**WHAT IS NEEDED:** How many lines in the rows below contain the string "kern"? Reply with the number alone.

(Rows from a data collection)
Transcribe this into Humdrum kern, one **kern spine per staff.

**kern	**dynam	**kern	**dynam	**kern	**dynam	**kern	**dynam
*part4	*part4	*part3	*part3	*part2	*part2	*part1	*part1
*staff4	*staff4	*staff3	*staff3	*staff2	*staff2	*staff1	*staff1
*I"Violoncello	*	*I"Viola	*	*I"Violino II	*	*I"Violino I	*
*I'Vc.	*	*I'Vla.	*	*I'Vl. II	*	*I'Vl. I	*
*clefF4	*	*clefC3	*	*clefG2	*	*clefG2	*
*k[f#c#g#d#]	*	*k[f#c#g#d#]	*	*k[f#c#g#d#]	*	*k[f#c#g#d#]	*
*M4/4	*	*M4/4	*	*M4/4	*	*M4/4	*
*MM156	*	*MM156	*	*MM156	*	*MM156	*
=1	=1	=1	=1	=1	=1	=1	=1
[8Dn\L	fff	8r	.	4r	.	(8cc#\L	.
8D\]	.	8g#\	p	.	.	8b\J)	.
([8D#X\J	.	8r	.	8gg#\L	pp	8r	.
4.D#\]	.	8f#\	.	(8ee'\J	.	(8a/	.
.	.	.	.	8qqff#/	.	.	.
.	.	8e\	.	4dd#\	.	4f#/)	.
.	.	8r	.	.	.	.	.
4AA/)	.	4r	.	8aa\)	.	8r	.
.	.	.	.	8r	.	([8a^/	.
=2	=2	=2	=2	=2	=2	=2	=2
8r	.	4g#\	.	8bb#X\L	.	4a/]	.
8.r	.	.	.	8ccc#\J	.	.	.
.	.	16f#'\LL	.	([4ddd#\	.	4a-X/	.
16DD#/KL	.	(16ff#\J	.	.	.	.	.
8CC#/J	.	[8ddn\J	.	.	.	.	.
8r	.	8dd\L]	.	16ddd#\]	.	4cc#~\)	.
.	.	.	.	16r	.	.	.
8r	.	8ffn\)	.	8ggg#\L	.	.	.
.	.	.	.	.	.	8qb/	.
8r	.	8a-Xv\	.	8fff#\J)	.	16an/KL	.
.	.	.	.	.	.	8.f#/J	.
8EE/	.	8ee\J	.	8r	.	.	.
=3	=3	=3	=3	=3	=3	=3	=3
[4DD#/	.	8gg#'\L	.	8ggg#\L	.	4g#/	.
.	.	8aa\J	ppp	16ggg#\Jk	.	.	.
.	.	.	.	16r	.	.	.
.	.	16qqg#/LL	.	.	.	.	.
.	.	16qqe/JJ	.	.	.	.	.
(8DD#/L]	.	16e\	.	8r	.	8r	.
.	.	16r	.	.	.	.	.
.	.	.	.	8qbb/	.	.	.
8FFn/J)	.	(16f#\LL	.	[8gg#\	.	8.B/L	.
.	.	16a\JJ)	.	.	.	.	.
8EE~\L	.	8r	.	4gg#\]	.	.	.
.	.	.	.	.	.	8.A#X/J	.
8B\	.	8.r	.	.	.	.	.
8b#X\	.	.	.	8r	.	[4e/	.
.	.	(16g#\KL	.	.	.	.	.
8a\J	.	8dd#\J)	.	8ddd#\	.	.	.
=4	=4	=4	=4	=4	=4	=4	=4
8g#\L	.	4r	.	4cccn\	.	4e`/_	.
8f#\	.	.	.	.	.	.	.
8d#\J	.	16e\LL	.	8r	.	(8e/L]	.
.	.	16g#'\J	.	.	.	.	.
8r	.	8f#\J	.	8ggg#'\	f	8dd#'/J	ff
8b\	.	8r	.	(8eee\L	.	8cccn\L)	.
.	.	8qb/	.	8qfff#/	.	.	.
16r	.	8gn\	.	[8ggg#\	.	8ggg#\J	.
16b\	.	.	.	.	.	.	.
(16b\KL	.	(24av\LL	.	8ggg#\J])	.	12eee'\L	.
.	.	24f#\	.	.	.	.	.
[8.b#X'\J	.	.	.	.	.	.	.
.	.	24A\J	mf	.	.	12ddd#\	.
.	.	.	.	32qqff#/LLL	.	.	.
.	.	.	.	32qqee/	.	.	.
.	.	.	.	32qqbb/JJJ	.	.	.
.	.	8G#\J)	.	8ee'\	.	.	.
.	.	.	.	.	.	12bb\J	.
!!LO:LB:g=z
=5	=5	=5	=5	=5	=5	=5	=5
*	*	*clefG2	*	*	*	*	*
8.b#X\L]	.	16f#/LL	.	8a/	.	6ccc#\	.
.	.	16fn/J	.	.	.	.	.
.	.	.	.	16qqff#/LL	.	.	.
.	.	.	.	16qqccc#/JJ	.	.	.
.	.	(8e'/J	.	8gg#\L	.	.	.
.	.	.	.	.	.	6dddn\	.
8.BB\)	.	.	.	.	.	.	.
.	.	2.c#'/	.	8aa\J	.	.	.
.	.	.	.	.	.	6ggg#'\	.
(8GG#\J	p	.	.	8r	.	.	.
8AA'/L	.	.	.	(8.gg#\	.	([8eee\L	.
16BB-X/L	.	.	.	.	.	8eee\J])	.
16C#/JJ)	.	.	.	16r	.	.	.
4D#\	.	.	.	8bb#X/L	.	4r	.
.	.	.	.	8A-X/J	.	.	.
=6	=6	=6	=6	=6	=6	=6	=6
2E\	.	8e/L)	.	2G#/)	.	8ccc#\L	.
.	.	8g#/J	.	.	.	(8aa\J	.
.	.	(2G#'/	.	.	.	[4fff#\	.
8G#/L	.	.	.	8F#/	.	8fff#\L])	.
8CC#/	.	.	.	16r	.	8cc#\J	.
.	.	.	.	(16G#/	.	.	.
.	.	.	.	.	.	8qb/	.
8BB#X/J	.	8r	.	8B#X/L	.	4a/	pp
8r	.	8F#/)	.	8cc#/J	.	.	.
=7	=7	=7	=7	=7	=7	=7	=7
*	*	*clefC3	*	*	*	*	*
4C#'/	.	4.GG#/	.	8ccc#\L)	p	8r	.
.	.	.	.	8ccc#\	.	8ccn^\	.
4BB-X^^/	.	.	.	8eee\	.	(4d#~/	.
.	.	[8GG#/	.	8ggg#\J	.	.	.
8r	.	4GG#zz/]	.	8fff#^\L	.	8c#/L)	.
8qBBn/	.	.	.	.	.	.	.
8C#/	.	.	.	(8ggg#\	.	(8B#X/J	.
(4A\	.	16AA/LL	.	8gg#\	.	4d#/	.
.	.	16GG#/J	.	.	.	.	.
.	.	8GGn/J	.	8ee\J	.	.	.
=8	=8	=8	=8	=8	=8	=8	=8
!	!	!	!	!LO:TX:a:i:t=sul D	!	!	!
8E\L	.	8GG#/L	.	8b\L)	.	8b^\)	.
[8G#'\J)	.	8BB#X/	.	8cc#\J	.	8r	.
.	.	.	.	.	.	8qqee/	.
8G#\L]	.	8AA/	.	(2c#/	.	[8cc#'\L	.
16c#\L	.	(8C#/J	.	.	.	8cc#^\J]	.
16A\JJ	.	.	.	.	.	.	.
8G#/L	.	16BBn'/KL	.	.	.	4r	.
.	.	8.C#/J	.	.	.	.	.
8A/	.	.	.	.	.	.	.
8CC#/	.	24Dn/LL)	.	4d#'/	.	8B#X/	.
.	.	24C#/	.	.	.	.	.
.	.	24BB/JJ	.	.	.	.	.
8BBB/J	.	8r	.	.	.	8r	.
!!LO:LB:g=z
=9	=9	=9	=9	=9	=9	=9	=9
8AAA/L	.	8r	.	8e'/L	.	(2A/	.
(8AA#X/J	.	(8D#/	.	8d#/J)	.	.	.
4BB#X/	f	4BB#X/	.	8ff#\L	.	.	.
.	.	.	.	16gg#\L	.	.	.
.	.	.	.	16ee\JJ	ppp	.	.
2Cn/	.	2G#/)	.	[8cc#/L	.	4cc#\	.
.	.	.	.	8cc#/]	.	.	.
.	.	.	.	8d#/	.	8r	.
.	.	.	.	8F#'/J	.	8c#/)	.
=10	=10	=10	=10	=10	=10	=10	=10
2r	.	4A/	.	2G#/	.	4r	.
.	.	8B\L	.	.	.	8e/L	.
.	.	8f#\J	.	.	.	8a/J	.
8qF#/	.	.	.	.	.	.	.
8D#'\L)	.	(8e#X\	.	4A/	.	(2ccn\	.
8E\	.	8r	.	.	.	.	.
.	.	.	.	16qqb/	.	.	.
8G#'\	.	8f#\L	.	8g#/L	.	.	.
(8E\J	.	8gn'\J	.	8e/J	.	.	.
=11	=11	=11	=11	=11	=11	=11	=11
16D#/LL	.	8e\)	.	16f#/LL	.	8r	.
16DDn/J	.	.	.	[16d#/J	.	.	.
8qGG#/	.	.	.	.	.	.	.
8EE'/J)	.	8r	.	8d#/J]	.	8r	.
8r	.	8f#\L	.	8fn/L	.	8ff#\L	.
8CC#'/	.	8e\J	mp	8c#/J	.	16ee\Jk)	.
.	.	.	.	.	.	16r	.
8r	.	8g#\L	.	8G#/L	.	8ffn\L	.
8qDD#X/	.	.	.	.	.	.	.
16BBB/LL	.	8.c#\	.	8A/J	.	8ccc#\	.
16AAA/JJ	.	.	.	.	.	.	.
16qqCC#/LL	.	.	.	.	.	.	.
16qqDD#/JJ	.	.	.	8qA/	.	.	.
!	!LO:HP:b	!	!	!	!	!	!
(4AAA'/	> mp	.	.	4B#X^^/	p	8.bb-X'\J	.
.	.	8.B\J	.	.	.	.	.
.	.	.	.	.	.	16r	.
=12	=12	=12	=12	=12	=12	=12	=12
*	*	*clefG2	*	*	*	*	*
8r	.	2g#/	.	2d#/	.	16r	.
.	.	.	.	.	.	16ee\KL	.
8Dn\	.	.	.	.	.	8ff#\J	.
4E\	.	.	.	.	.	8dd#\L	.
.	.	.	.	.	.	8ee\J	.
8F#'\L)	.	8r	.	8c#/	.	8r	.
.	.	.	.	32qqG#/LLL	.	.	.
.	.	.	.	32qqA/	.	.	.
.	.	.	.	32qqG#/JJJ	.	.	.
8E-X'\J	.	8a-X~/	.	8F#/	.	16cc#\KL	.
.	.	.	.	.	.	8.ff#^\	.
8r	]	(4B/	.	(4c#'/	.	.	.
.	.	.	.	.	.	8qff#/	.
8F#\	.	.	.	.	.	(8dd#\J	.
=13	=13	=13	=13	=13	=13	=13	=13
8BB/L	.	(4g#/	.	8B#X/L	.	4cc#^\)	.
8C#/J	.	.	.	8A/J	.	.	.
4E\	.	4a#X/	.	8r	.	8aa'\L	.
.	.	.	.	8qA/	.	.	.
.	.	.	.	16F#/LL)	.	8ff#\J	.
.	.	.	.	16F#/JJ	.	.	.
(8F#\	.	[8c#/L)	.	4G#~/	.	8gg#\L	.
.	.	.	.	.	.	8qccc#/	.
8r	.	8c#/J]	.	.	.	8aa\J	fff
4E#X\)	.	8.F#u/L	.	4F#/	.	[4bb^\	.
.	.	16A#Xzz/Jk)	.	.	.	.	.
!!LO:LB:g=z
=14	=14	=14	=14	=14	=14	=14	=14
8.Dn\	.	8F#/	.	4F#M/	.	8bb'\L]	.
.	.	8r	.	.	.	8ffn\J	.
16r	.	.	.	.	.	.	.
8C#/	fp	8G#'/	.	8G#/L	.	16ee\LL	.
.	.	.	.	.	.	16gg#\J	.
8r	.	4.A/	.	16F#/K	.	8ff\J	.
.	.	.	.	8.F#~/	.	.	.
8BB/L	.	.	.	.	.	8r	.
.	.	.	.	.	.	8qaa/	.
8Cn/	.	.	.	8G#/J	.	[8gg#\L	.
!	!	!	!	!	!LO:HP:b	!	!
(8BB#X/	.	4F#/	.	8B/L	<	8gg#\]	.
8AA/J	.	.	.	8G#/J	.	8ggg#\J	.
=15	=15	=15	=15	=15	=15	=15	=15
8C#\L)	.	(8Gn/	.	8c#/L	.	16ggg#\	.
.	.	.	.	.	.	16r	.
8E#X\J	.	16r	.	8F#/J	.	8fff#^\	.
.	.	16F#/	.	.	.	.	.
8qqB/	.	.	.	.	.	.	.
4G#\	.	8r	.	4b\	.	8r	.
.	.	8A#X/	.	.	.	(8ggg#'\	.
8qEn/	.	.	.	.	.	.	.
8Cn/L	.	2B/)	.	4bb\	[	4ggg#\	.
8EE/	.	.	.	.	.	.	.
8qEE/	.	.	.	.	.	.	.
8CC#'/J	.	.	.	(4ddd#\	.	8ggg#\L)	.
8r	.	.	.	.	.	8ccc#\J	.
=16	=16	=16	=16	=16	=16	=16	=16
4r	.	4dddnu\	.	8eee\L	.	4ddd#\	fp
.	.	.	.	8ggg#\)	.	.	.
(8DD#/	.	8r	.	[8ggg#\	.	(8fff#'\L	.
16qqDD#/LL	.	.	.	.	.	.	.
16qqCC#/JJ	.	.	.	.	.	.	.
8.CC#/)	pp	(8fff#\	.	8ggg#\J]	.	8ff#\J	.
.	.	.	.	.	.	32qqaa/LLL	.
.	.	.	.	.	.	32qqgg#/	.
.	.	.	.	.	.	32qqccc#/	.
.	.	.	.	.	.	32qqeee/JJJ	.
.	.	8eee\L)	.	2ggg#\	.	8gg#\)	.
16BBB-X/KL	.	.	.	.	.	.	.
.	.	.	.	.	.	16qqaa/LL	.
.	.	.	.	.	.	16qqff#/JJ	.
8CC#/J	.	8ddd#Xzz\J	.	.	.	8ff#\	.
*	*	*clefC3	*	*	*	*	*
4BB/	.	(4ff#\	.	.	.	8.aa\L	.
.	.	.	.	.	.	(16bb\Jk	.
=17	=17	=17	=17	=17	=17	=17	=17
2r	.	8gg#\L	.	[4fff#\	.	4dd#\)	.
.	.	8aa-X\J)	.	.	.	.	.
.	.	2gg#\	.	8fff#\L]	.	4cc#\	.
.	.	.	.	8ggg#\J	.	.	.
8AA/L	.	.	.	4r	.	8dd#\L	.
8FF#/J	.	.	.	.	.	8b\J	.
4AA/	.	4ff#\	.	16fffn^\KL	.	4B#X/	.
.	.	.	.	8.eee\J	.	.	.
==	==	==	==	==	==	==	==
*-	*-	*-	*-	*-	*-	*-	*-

**ANSWER TO THE PROBLEM:** 2